> [Exercise description] Write out the data exactly, please, and omit the pictures.

> [Stored data]
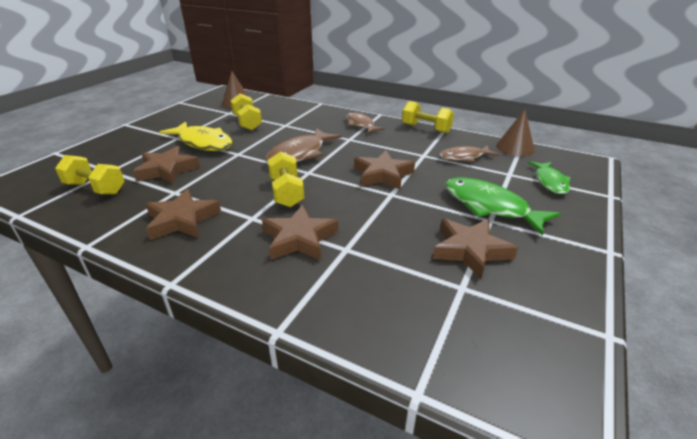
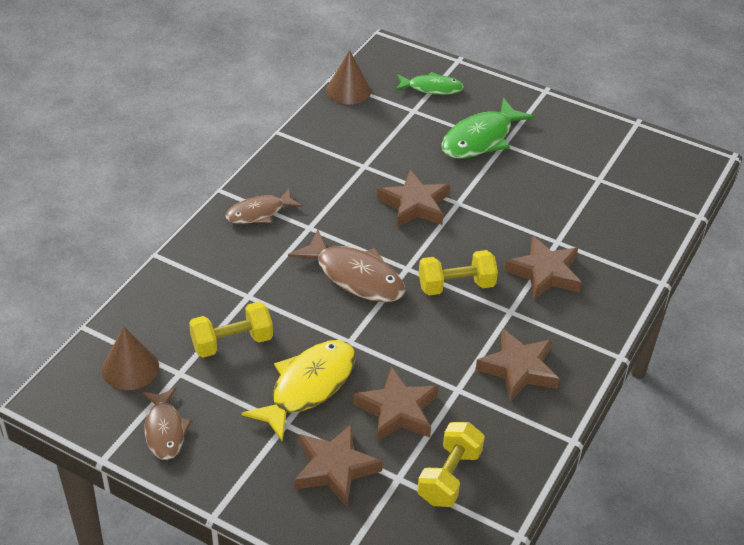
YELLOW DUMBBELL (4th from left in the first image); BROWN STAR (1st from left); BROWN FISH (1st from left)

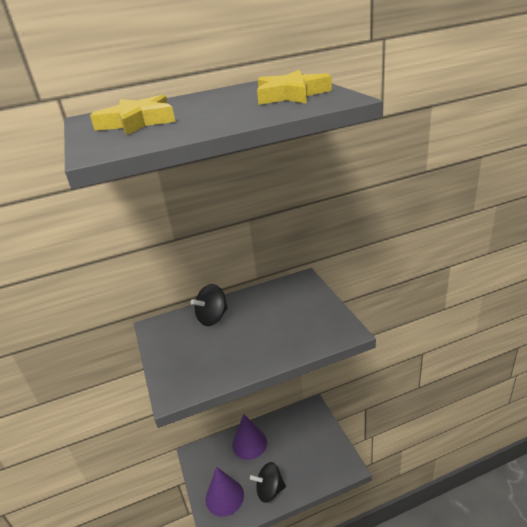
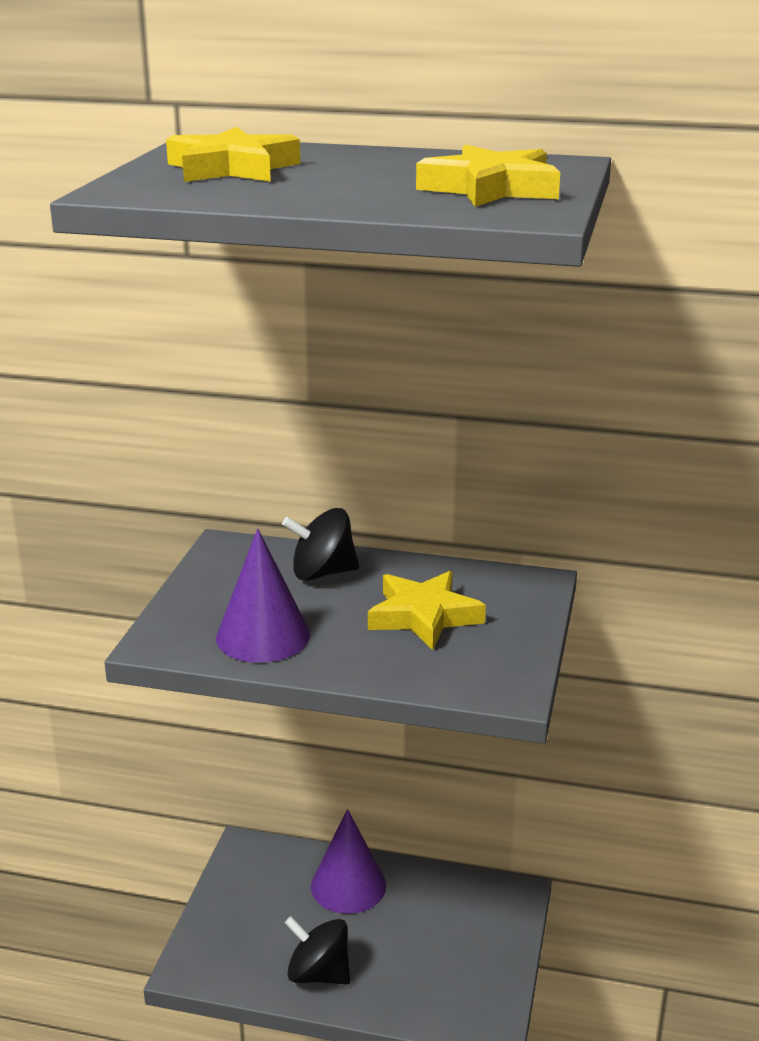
YELLOW STAR (2nd from left); PURPLE CONE (1st from left)

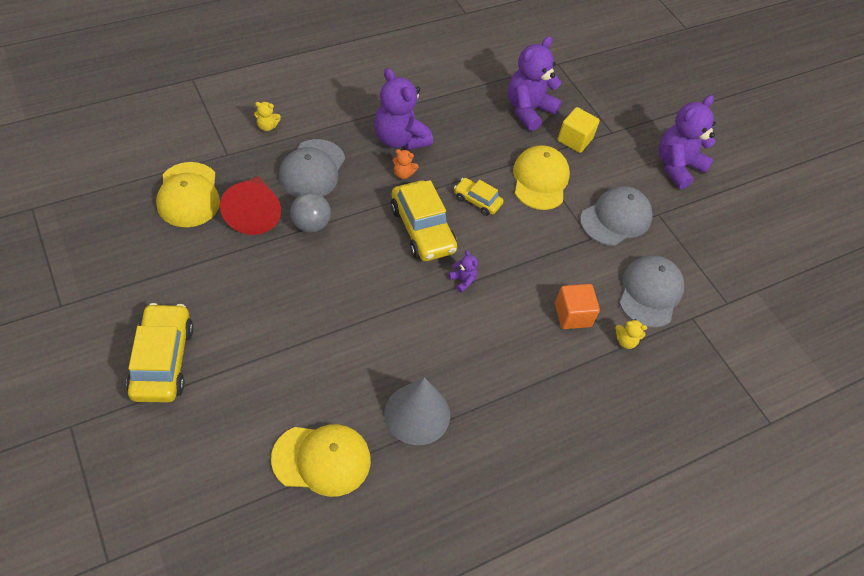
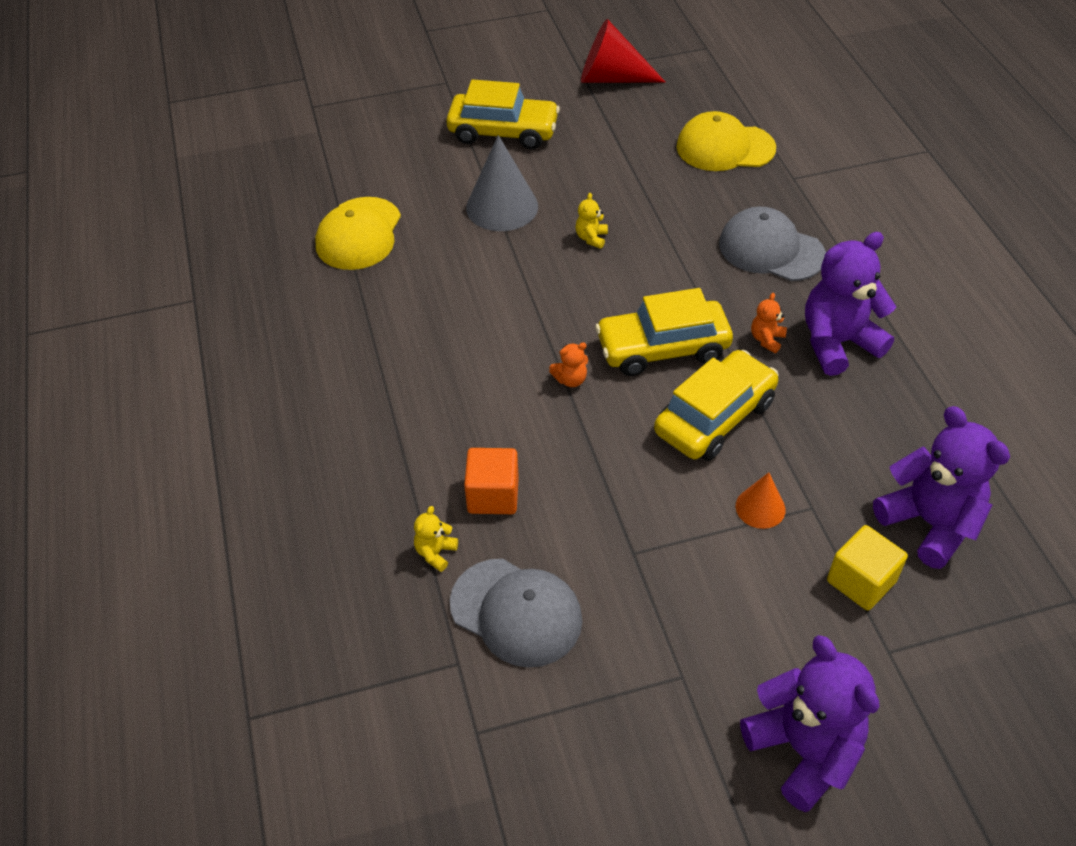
GREY BALL; GREY CAP (2nd from left in the first image); RED CONE; YELLOW TEDDY BEAR (2nd from left); GREY CONE; ORANGE CONE; ORANGE TEDDY BEAR (1st from left); YELLOW CAR (3rd from left)

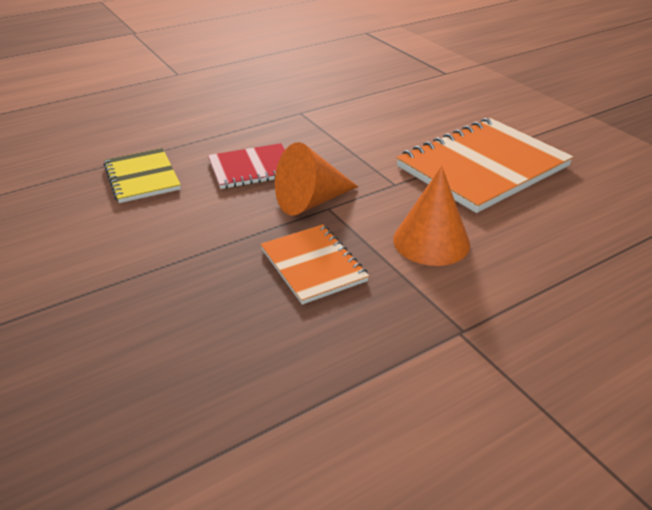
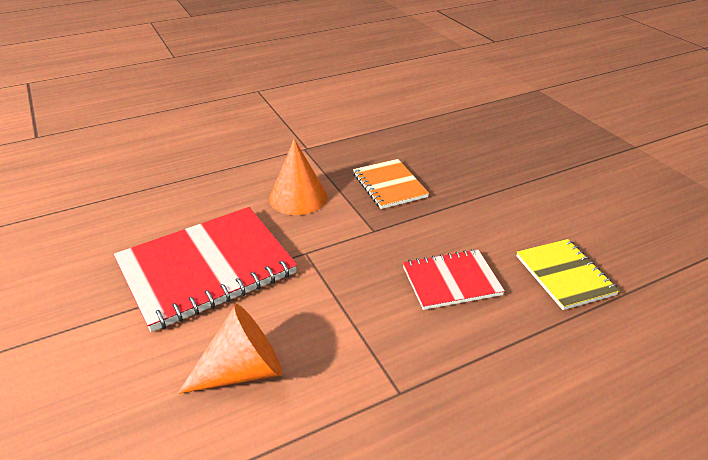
ORANGE CONE (1st from left); RED NOTEBOOK (1st from left)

> [Answer to this task]
YELLOW DUMBBELL (4th from left in the first image); BROWN STAR (1st from left); BROWN FISH (1st from left)

YELLOW STAR (2nd from left); PURPLE CONE (1st from left)

GREY BALL; GREY CAP (2nd from left in the first image); RED CONE; YELLOW TEDDY BEAR (2nd from left); GREY CONE; ORANGE CONE; ORANGE TEDDY BEAR (1st from left); YELLOW CAR (3rd from left)

ORANGE CONE (1st from left); RED NOTEBOOK (1st from left)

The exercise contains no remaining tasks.